## Task details:
Wherever a line in the data holds the word "triangle", pull that line out.

*** Opening Material provided ***

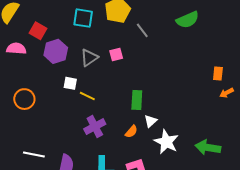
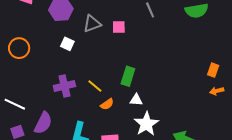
yellow line: (87, 96) -> (95, 86), moved
white triangle: (151, 121) -> (136, 100), turned 32
purple cross: (95, 126) -> (64, 86), moved
orange semicircle: (131, 132) -> (107, 104), moved

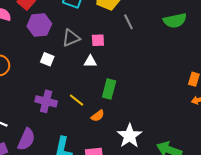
purple cross: (64, 86) -> (46, 101), turned 30
white triangle: (136, 100) -> (90, 61), moved
orange semicircle: (107, 104) -> (98, 116), moved

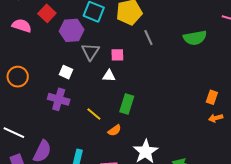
purple hexagon: (39, 25) -> (72, 30), moved
gray triangle: (71, 38) -> (90, 52), turned -36
purple cross: (46, 101) -> (59, 99), moved

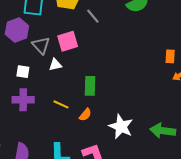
pink square: (117, 55) -> (68, 41), size x1.5
white triangle: (109, 76) -> (55, 65), moved

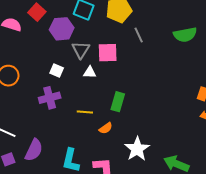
purple cross: (23, 100) -> (50, 98), turned -30
yellow line: (61, 104) -> (85, 112), turned -35

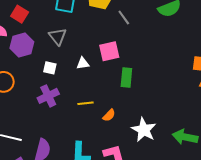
purple hexagon: (62, 29) -> (22, 45), moved
gray triangle: (81, 50) -> (58, 36), moved
pink square: (108, 53) -> (109, 51), moved
green rectangle: (118, 102) -> (126, 77), moved

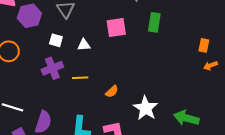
white triangle: (83, 63) -> (84, 45), moved
green rectangle: (126, 77) -> (154, 22), moved
yellow line: (86, 103) -> (80, 78), moved

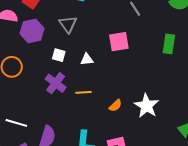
green rectangle: (154, 22) -> (169, 44), moved
purple cross: (52, 68) -> (56, 83), turned -30
white star: (146, 108) -> (146, 106), moved

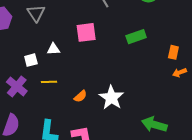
green rectangle: (169, 44) -> (136, 37), turned 60
white square: (59, 55) -> (31, 60), moved, turned -32
purple cross: (56, 83) -> (17, 86), moved

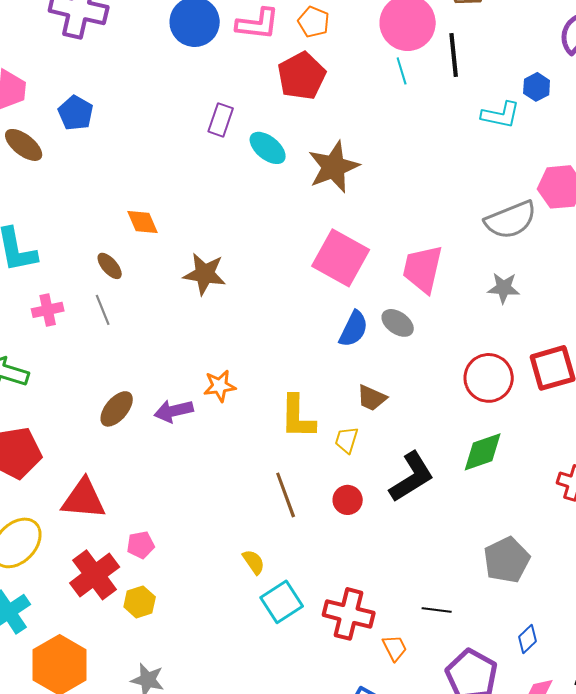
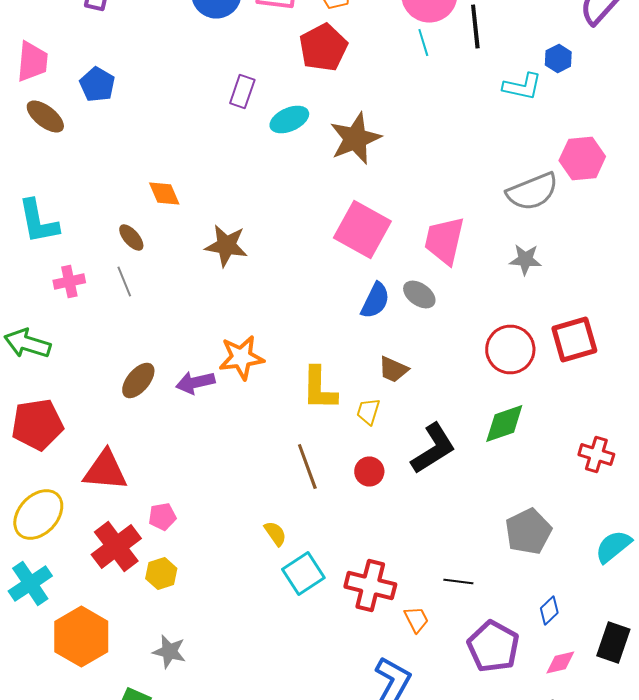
cyan ellipse: (268, 148) -> (289, 120), turned -63
orange star: (220, 386) -> (241, 358), size x1.4

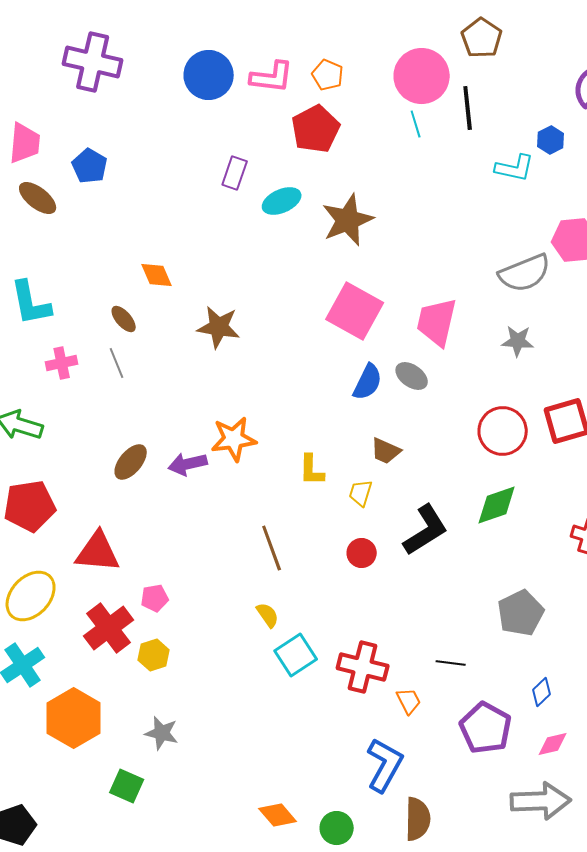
yellow L-shape: (319, 388) -> (312, 470), size x0.7
brown line: (307, 466) -> (272, 548), moved

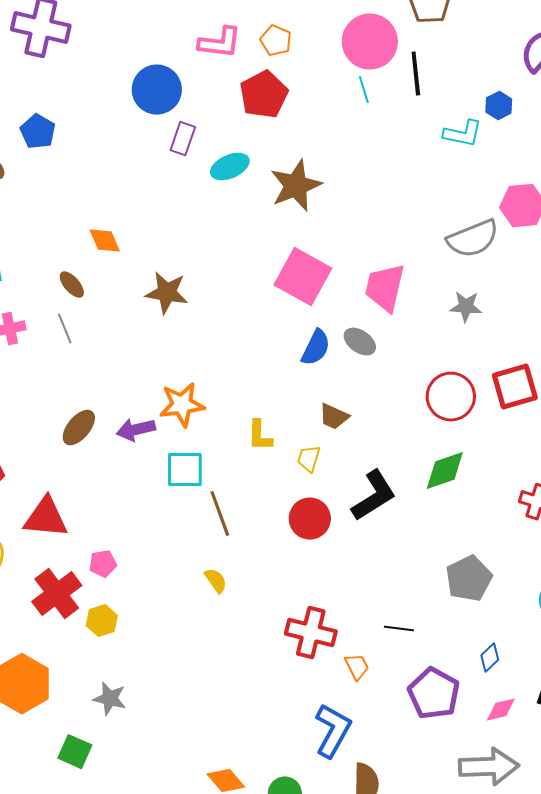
blue circle: (209, 75) -> (157, 90), moved
red circle: (362, 553) -> (310, 519), size x1.4
cyan square: (296, 655) -> (185, 470), moved, turned 33

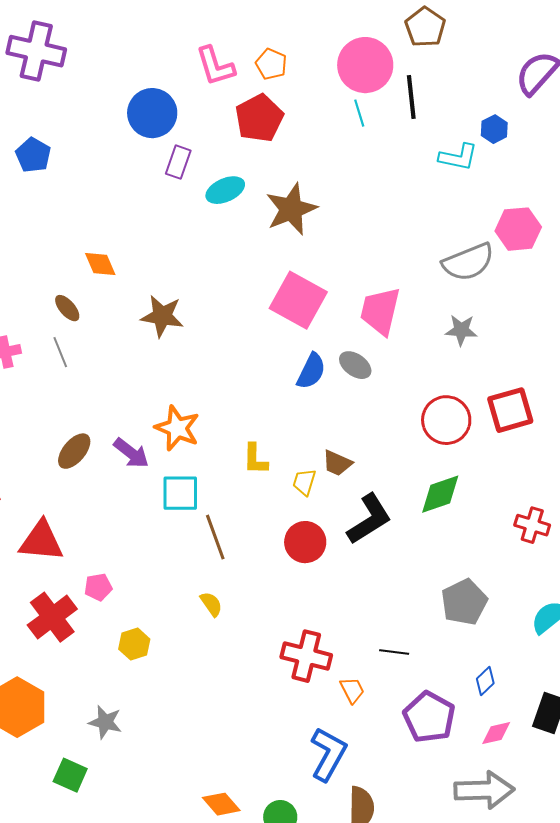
pink L-shape: (220, 43) -> (215, 66), turned 66
orange star: (182, 405) -> (177, 428), turned 30
brown trapezoid: (334, 417) -> (337, 463), moved
purple arrow: (136, 430) -> (131, 453), turned -129
yellow hexagon: (102, 621) -> (134, 644), moved

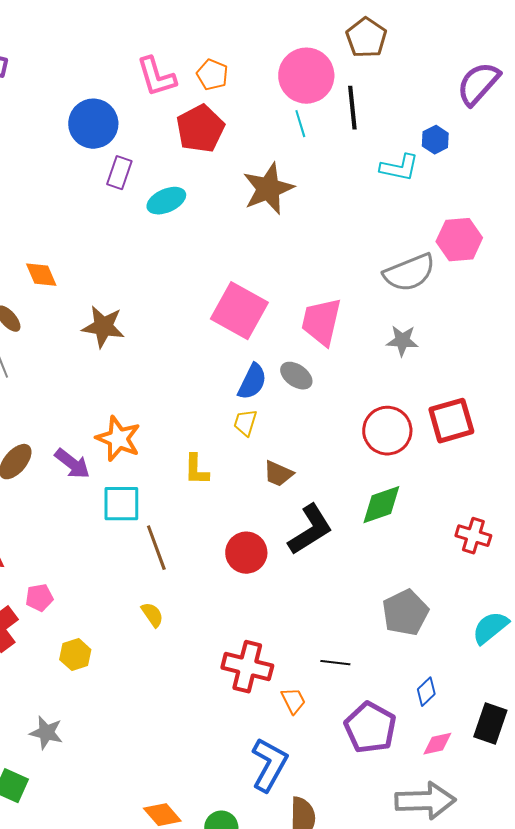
brown star: (291, 209) -> (268, 189), moved
yellow trapezoid: (304, 482) -> (245, 423), moved

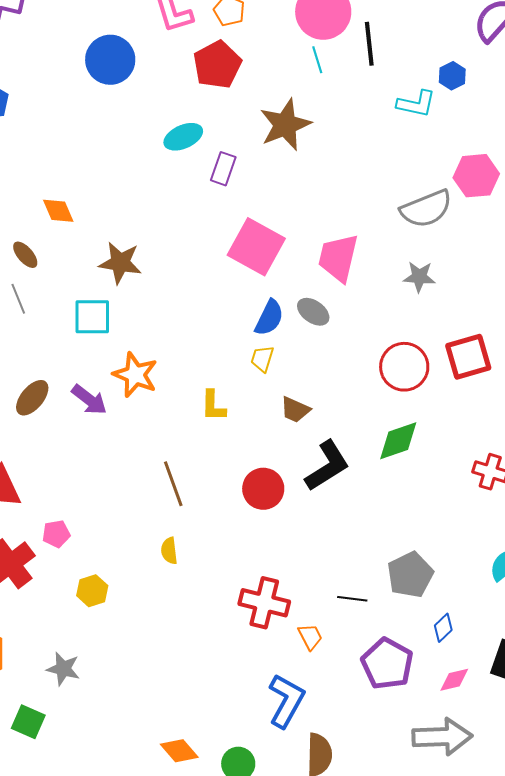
purple rectangle: (119, 173) -> (223, 169), moved
cyan square: (121, 504) -> (92, 317), moved
gray pentagon: (405, 613) -> (410, 575), moved
yellow semicircle: (152, 615) -> (169, 551), turned -152

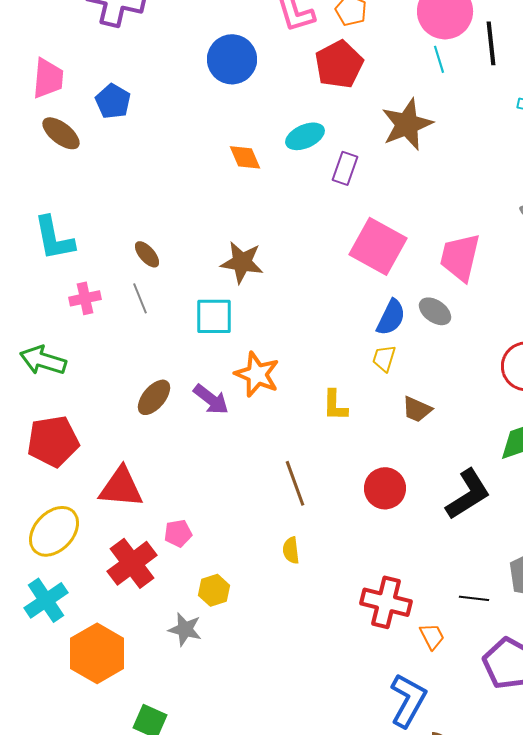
orange diamond: (58, 211) -> (245, 157), moved
black L-shape: (327, 466) -> (468, 494), moved
gray star: (63, 669) -> (185, 629), moved

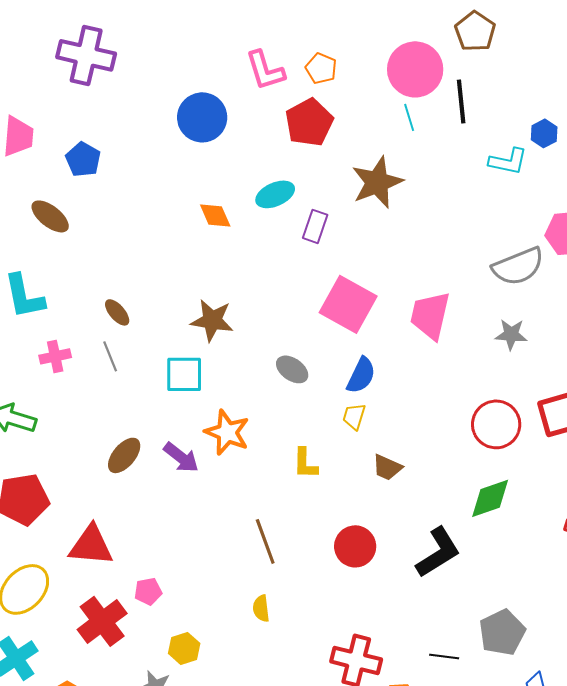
brown ellipse: (61, 133) -> (50, 216), moved
gray ellipse: (435, 311) -> (292, 369), moved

*** Closing Material provided ***

## Solution to this problem:
white triangle: (151, 121) -> (136, 100), turned 32
white triangle: (136, 100) -> (90, 61), moved
gray triangle: (71, 38) -> (90, 52), turned -36
white triangle: (109, 76) -> (55, 65), moved
gray triangle: (81, 50) -> (58, 36), moved
white triangle: (83, 63) -> (84, 45), moved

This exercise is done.